Nothing but the exact text of the entries should appear in your answer; pictures stay out.

[Detected change data]

§

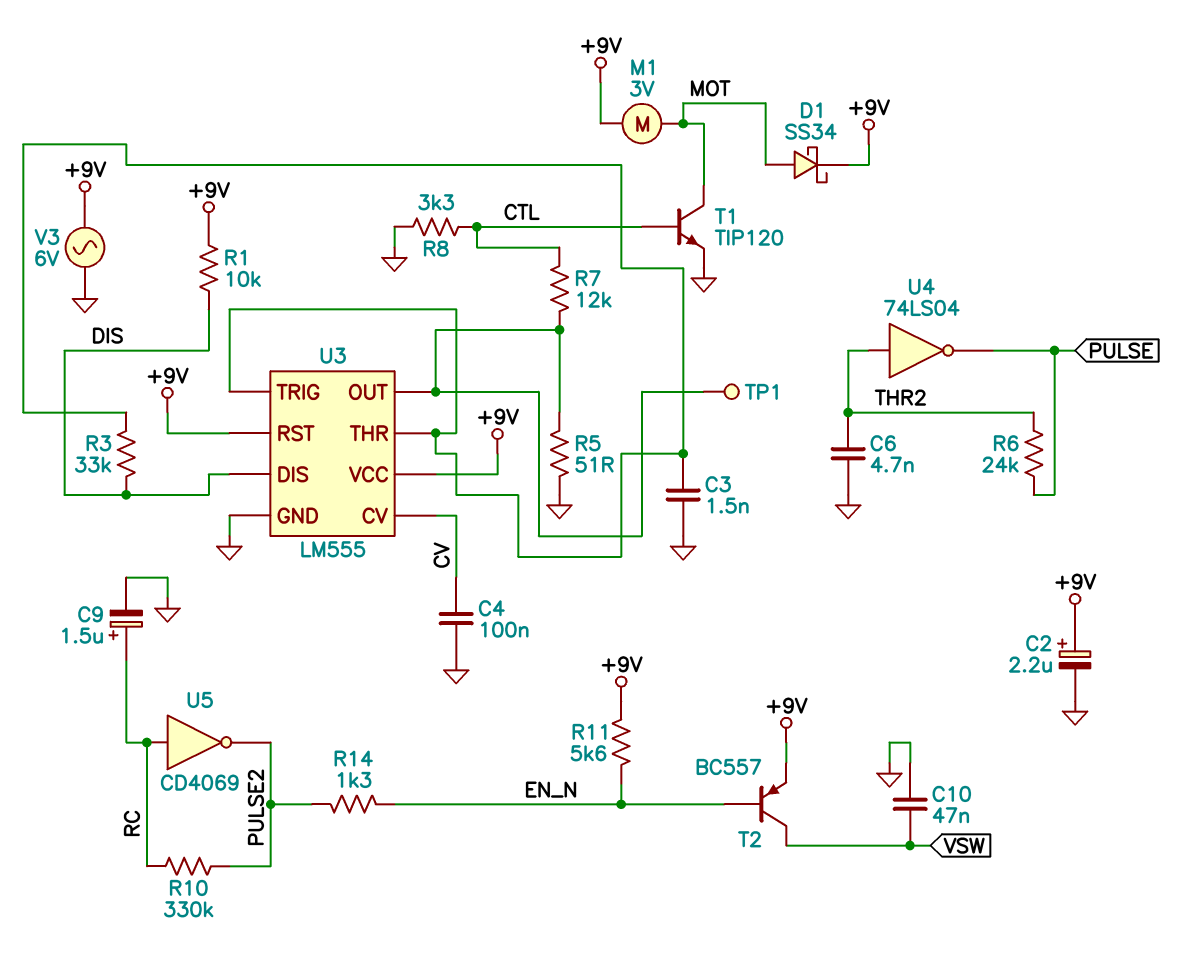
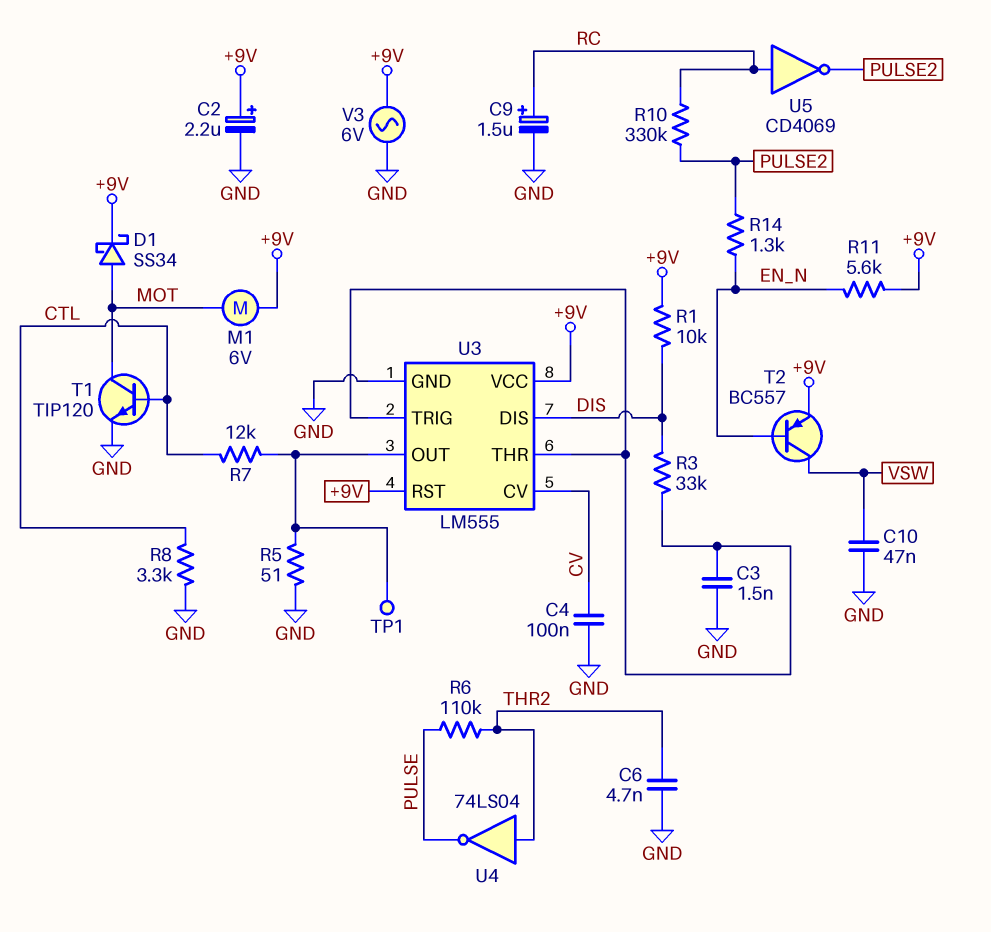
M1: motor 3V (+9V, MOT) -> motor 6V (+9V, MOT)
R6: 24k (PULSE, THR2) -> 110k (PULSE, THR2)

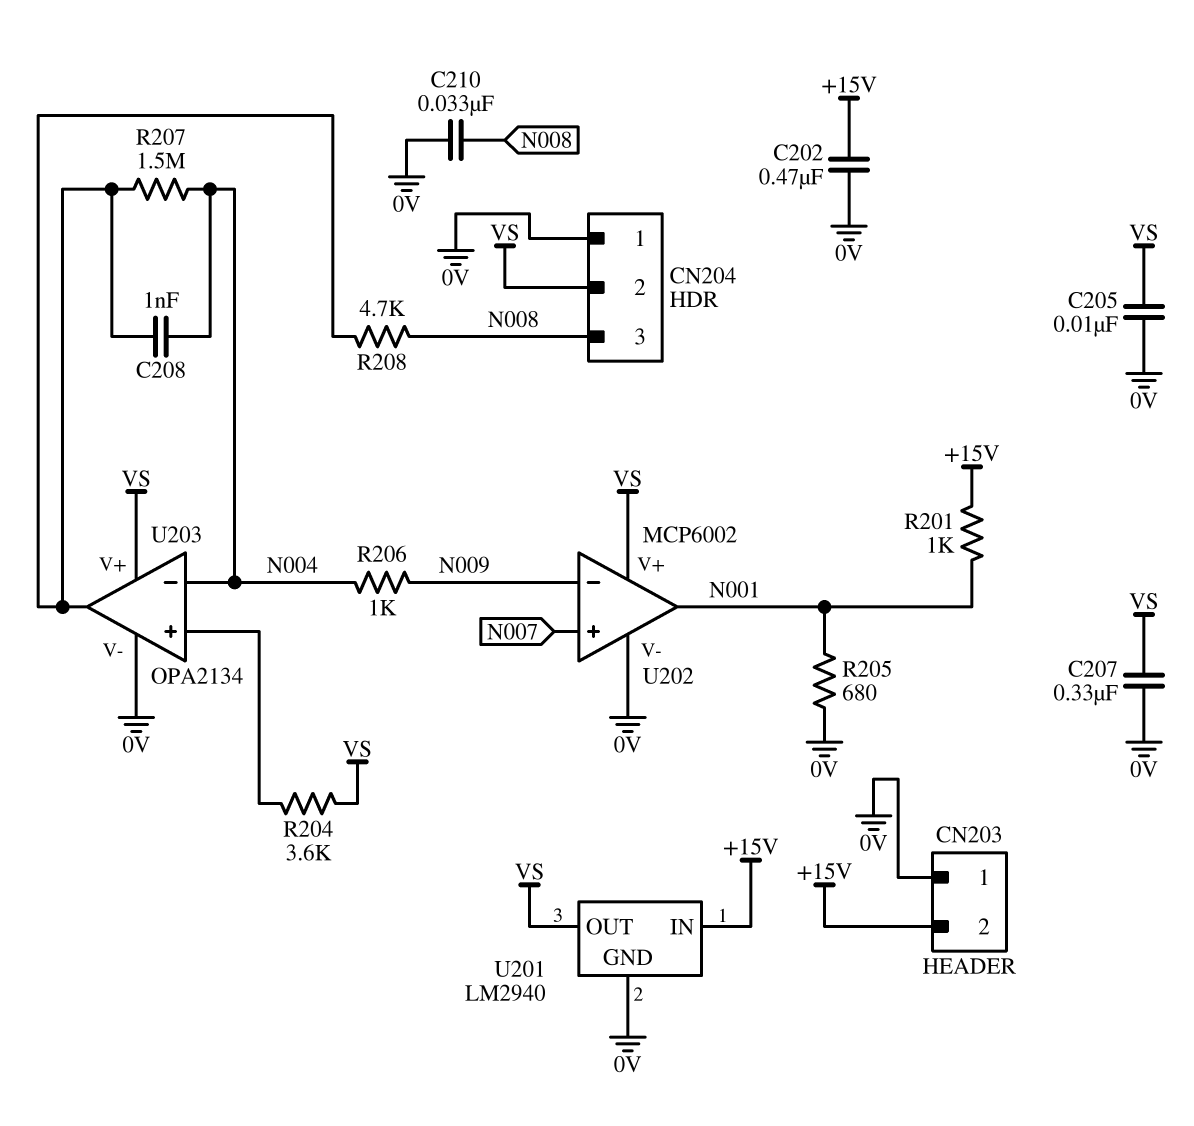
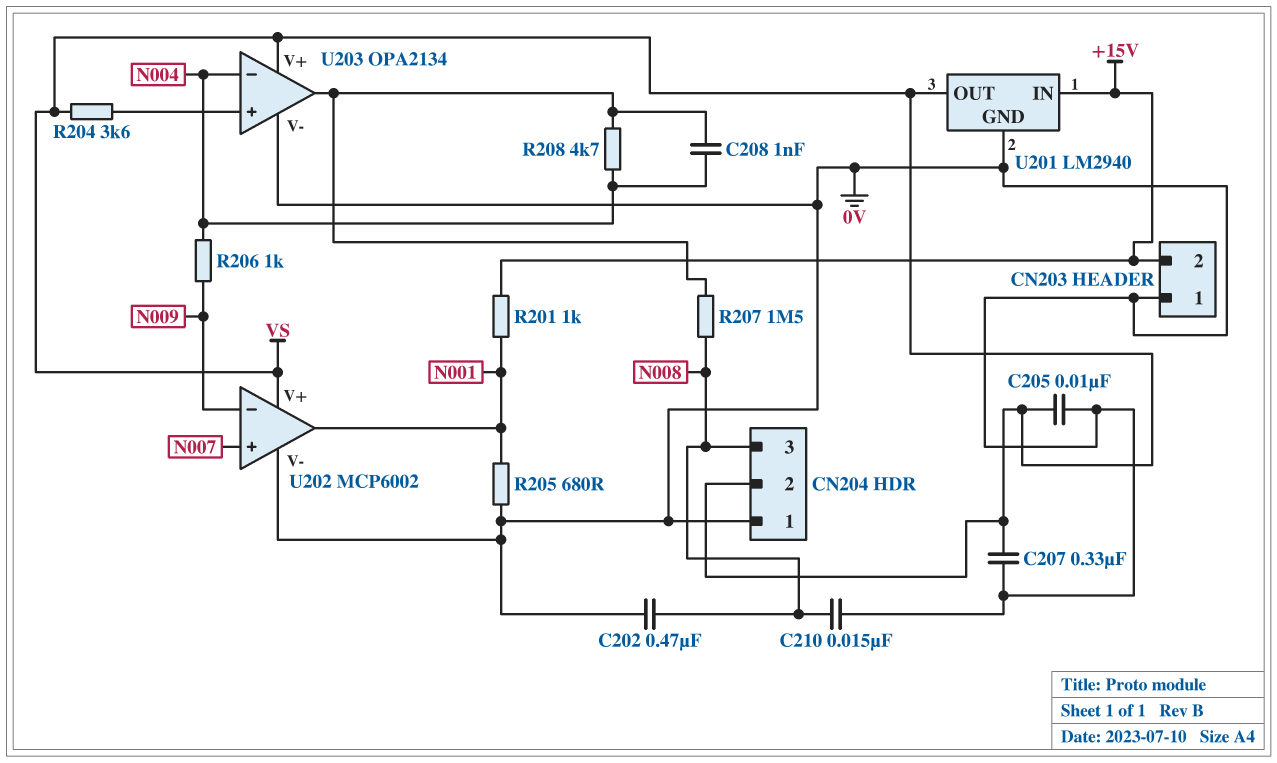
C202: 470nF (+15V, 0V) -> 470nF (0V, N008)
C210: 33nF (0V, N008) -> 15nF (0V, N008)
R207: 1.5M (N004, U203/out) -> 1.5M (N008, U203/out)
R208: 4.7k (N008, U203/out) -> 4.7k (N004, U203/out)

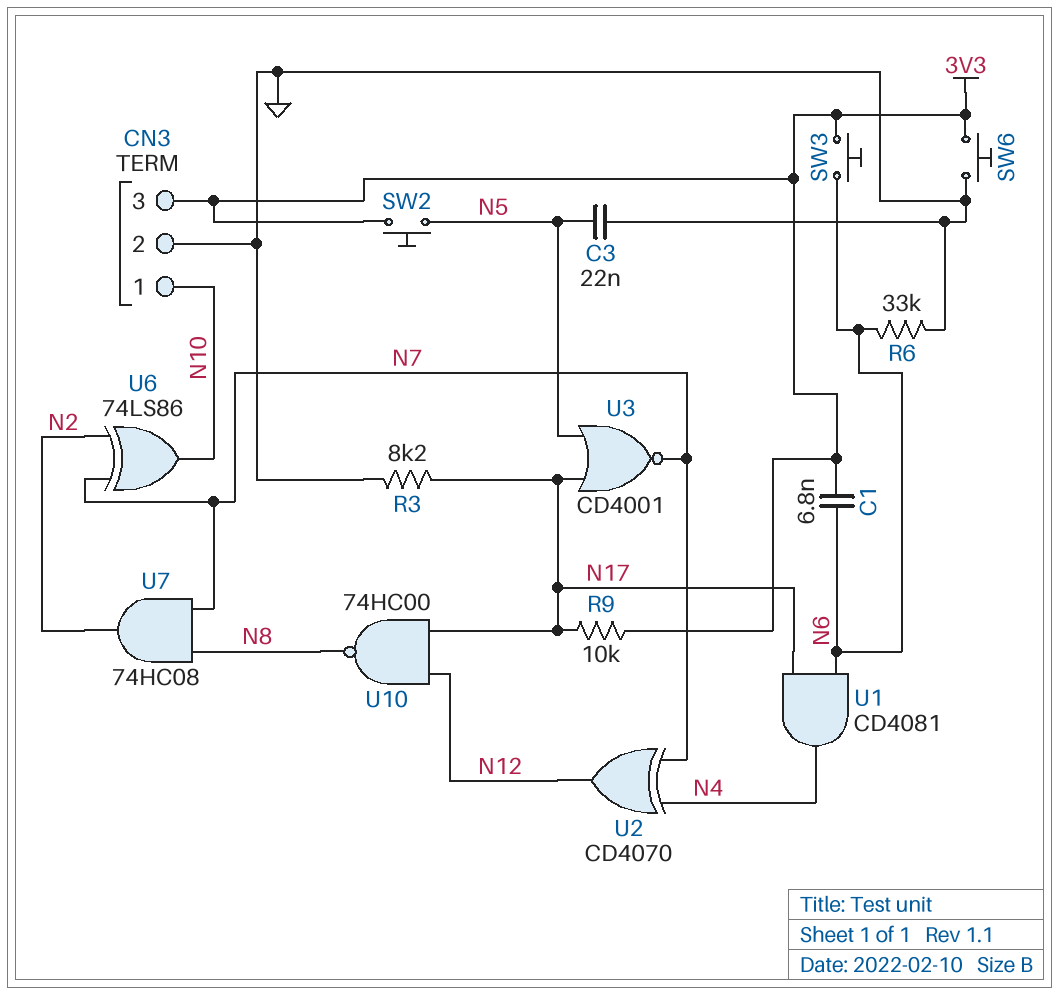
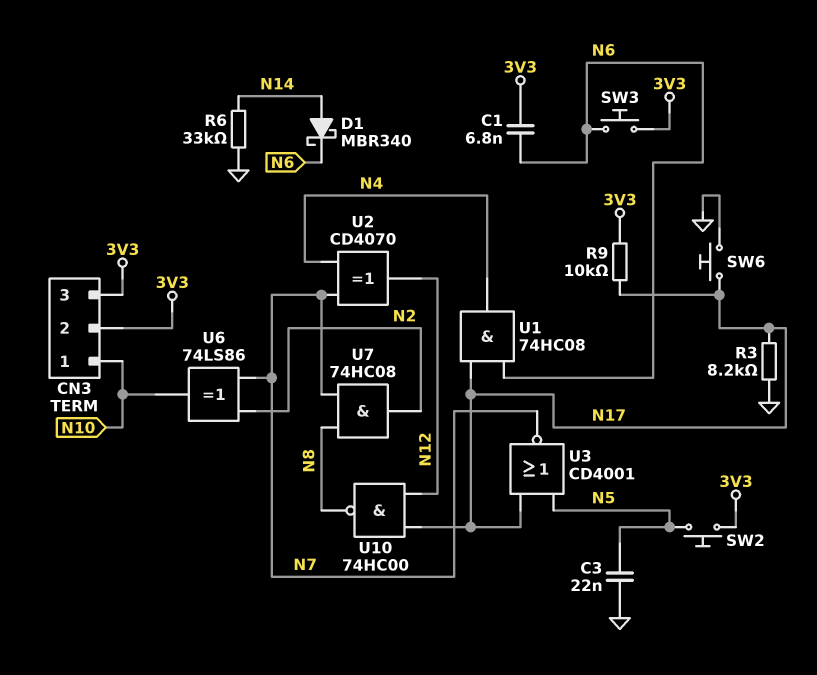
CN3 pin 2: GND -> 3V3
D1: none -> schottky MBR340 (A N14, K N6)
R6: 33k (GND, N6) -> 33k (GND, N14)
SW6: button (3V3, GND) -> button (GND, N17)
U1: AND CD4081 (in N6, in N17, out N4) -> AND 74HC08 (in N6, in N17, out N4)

§

◆ **WRITTEN ANSWER**
M1: motor 3V (+9V, MOT) -> motor 6V (+9V, MOT)
R6: 24k (PULSE, THR2) -> 110k (PULSE, THR2)

C202: 470nF (+15V, 0V) -> 470nF (0V, N008)
C210: 33nF (0V, N008) -> 15nF (0V, N008)
R207: 1.5M (N004, U203/out) -> 1.5M (N008, U203/out)
R208: 4.7k (N008, U203/out) -> 4.7k (N004, U203/out)

CN3 pin 2: GND -> 3V3
D1: none -> schottky MBR340 (A N14, K N6)
R6: 33k (GND, N6) -> 33k (GND, N14)
SW6: button (3V3, GND) -> button (GND, N17)
U1: AND CD4081 (in N6, in N17, out N4) -> AND 74HC08 (in N6, in N17, out N4)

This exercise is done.